Without any pictures, restate the full set of records below exactly.

————————

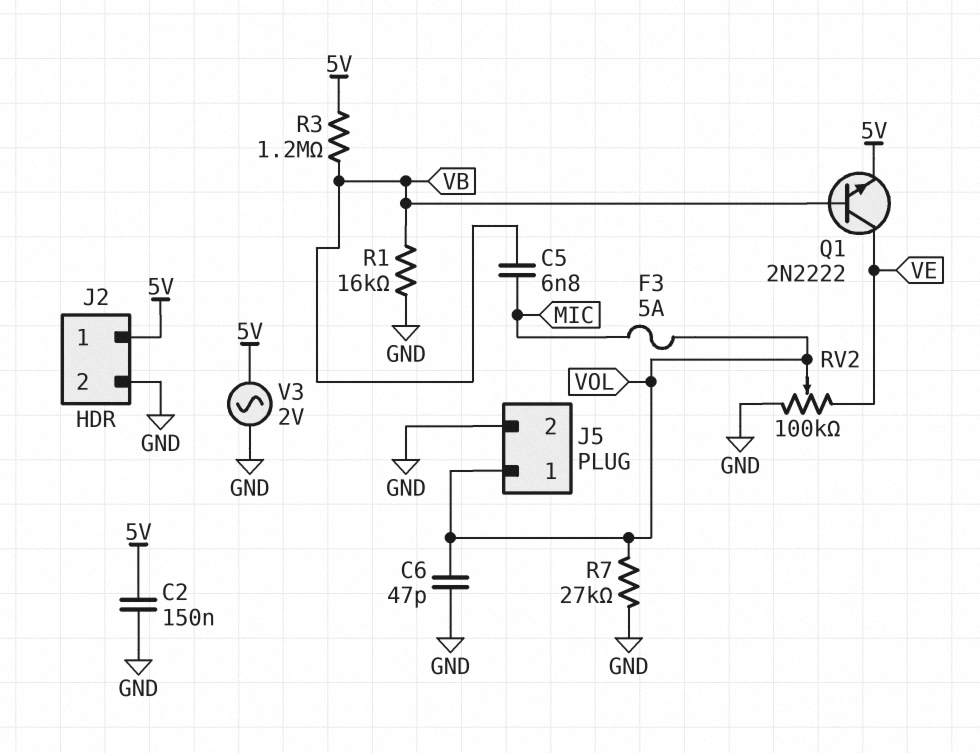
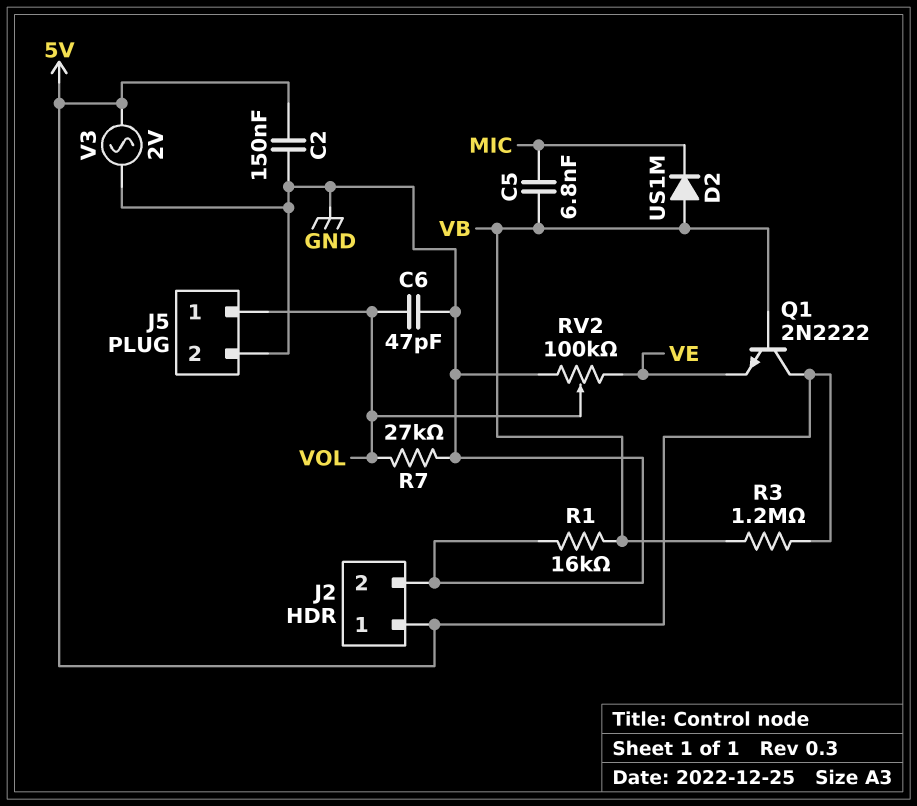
D2: none -> diode US1M (A VB, K MIC)
F3: 5A (MIC, VOL) -> none
Q1: NPN 2N2222 (B VB, C VE, E 5V) -> NPN 2N2222 (B VB, C 5V, E VE)

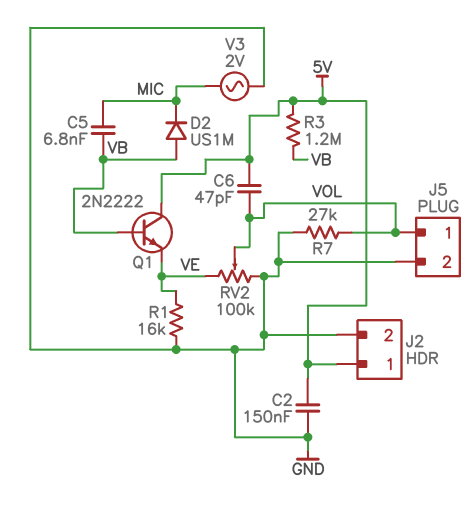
C6: 47pF (GND, VOL) -> 47pF (5V, VOL)
R1: 16k (GND, VB) -> 16k (GND, VE)
V3: AC 2V (5V, GND) -> AC 2V (GND, MIC)

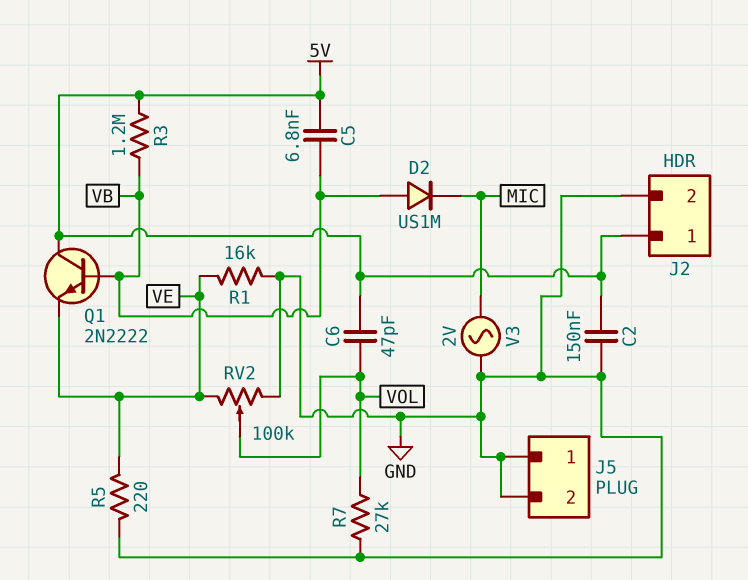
C5: 6.8nF (MIC, VB) -> 6.8nF (5V, VB)
J5 pin 1: VOL -> GND
R5: none -> 220 (GND, VE)

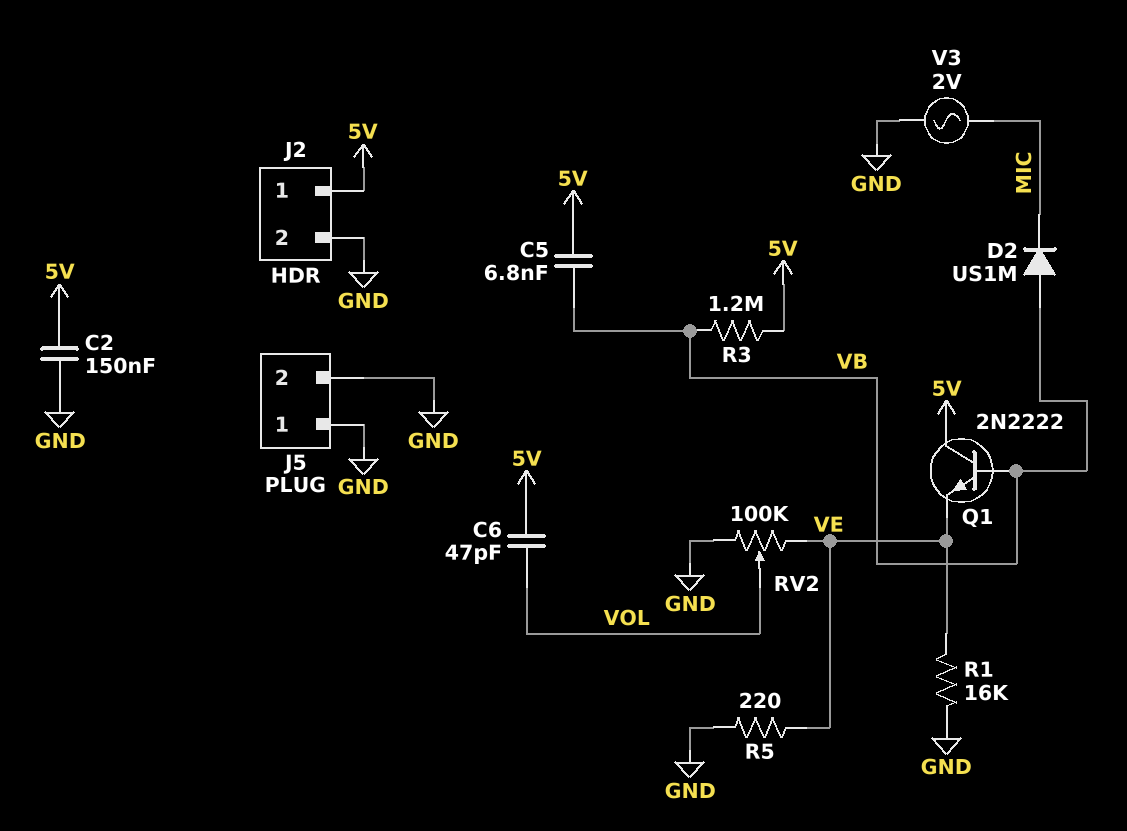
R7: 27k (GND, VOL) -> none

————————

Written response:
D2: none -> diode US1M (A VB, K MIC)
F3: 5A (MIC, VOL) -> none
Q1: NPN 2N2222 (B VB, C VE, E 5V) -> NPN 2N2222 (B VB, C 5V, E VE)

C6: 47pF (GND, VOL) -> 47pF (5V, VOL)
R1: 16k (GND, VB) -> 16k (GND, VE)
V3: AC 2V (5V, GND) -> AC 2V (GND, MIC)

C5: 6.8nF (MIC, VB) -> 6.8nF (5V, VB)
J5 pin 1: VOL -> GND
R5: none -> 220 (GND, VE)

R7: 27k (GND, VOL) -> none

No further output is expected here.